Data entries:

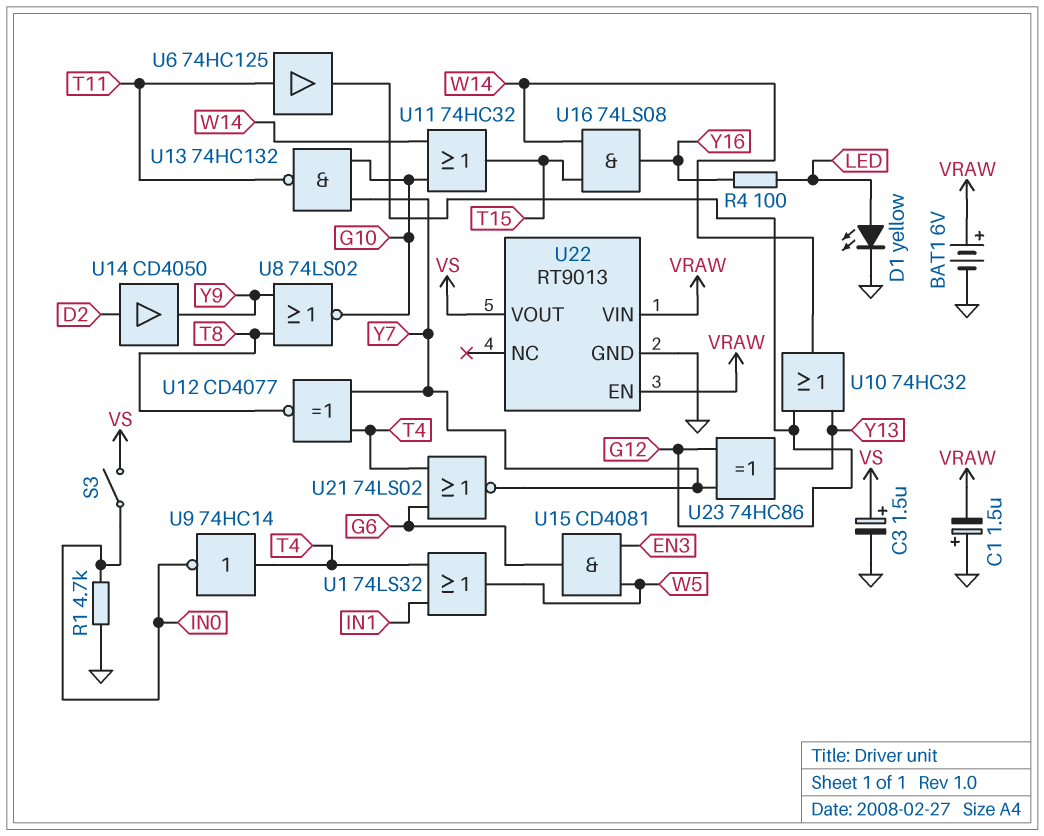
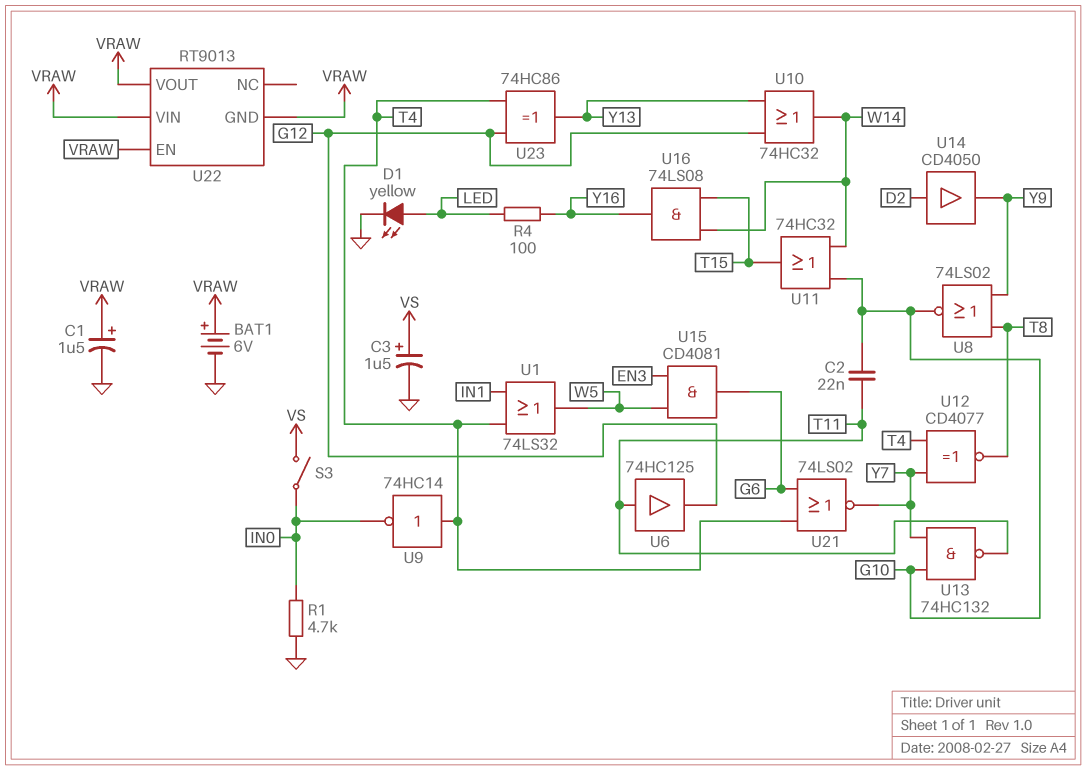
C1: 1.5uF (plus GND, minus VRAW) -> 1.5uF (plus VRAW, minus GND)
C2: none -> 22nF (G10, T11)
U22 pin GND: GND -> VRAW
U22 pin VOUT: VS -> VRAW
U23: XOR 74HC86 (in G12, in Y7, out Y13) -> XOR 74HC86 (in G12, in T4, out Y13)

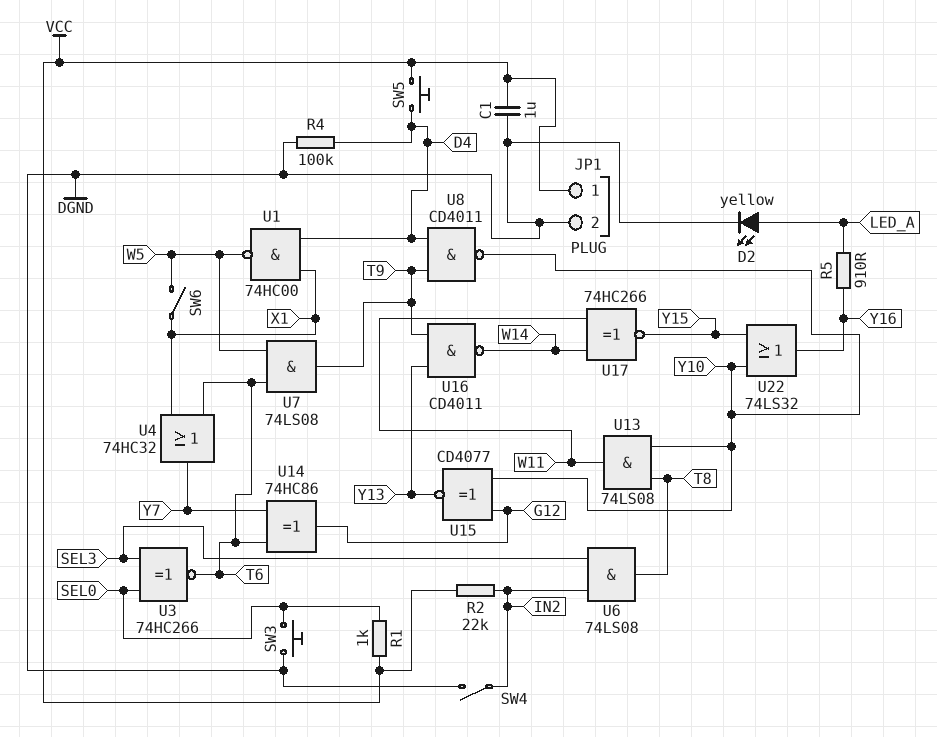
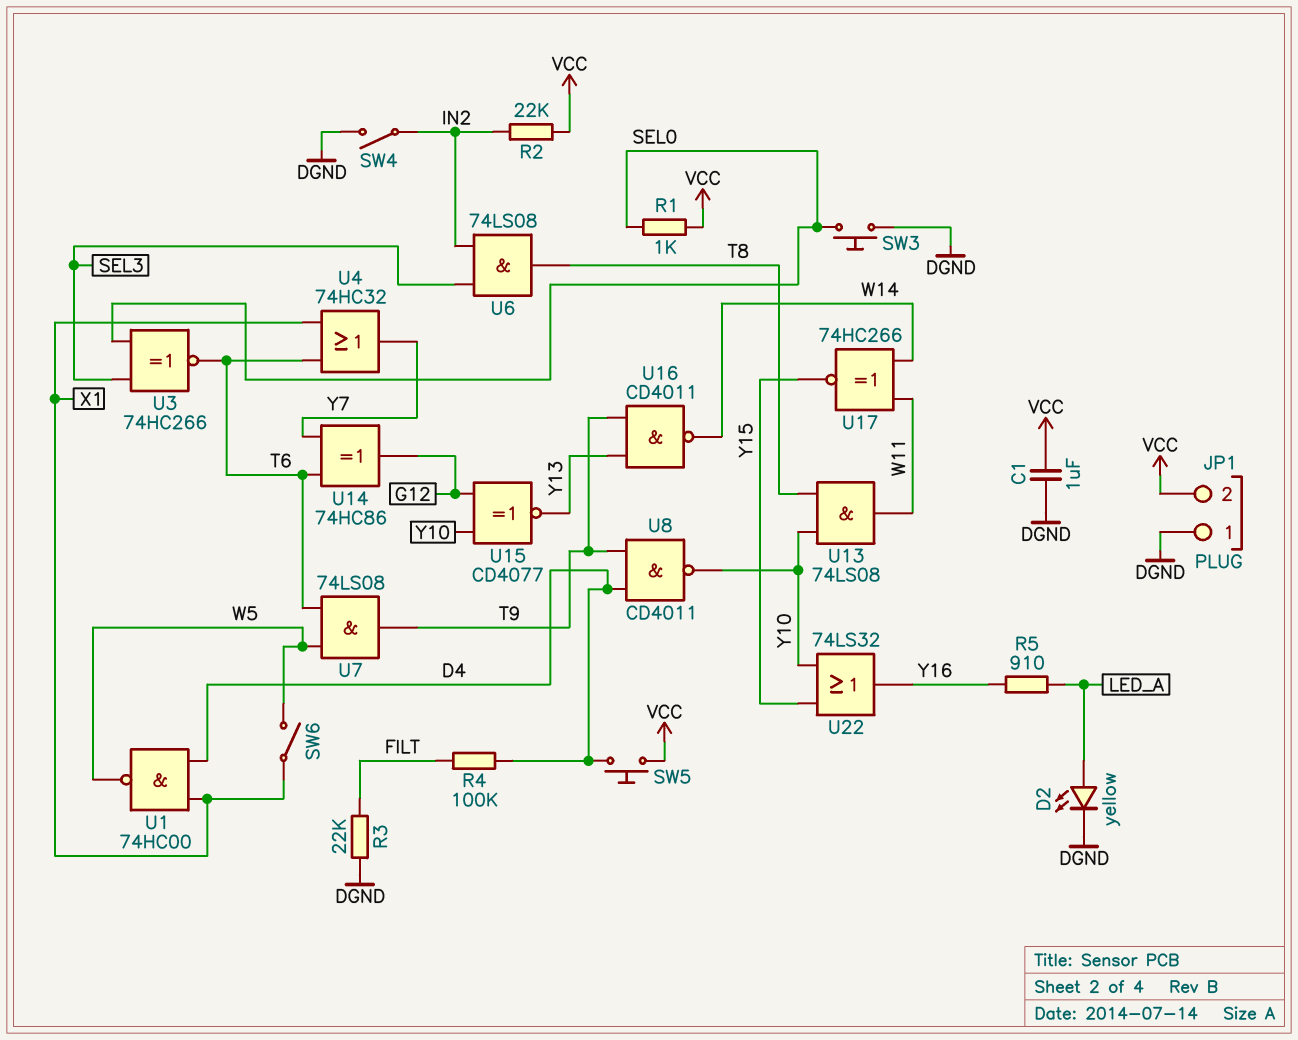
JP1 pin 1: VCC -> DGND
JP1 pin 2: DGND -> VCC
R3: none -> 22k (DGND, FILT)
R4: 100k (D4, DGND) -> 100k (D4, FILT)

**Action item**
From the entries, report each line that includes the word "FILT".

**Written response**
R3: none -> 22k (DGND, FILT)
R4: 100k (D4, DGND) -> 100k (D4, FILT)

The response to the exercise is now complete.